Do this
Write out every line of the material below word for word, omitting the pictures.

Record extracts
========

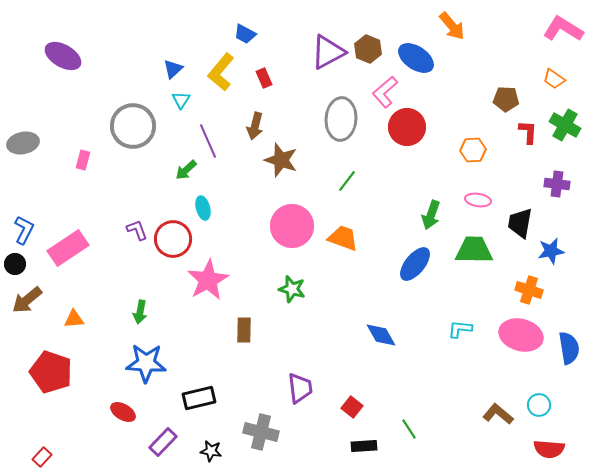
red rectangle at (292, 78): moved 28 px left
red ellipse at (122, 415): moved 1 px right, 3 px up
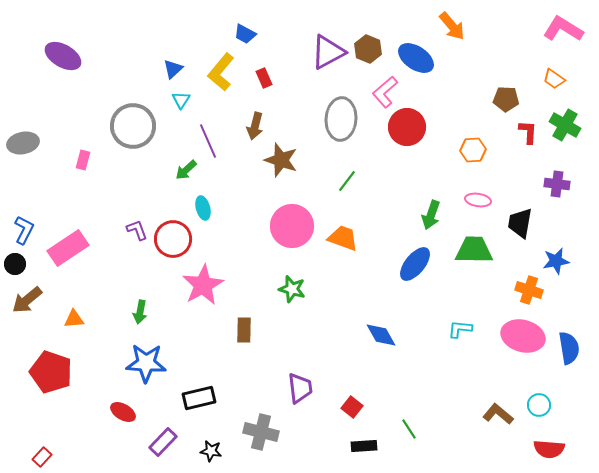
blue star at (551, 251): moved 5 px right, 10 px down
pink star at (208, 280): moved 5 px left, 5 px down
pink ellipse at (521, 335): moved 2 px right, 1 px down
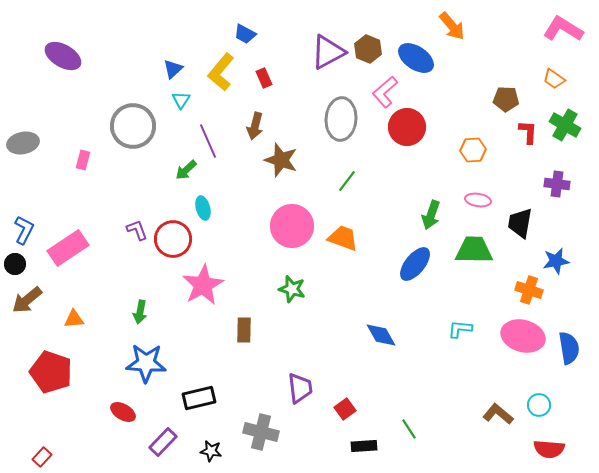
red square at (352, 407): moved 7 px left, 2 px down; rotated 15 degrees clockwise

========

Response to this task
red rectangle at (292, 78): moved 28 px left
red ellipse at (122, 415): moved 1 px right, 3 px up
blue star at (551, 251): moved 5 px right, 10 px down
pink star at (208, 280): moved 5 px left, 5 px down
pink ellipse at (521, 335): moved 2 px right, 1 px down
red square at (352, 407): moved 7 px left, 2 px down; rotated 15 degrees clockwise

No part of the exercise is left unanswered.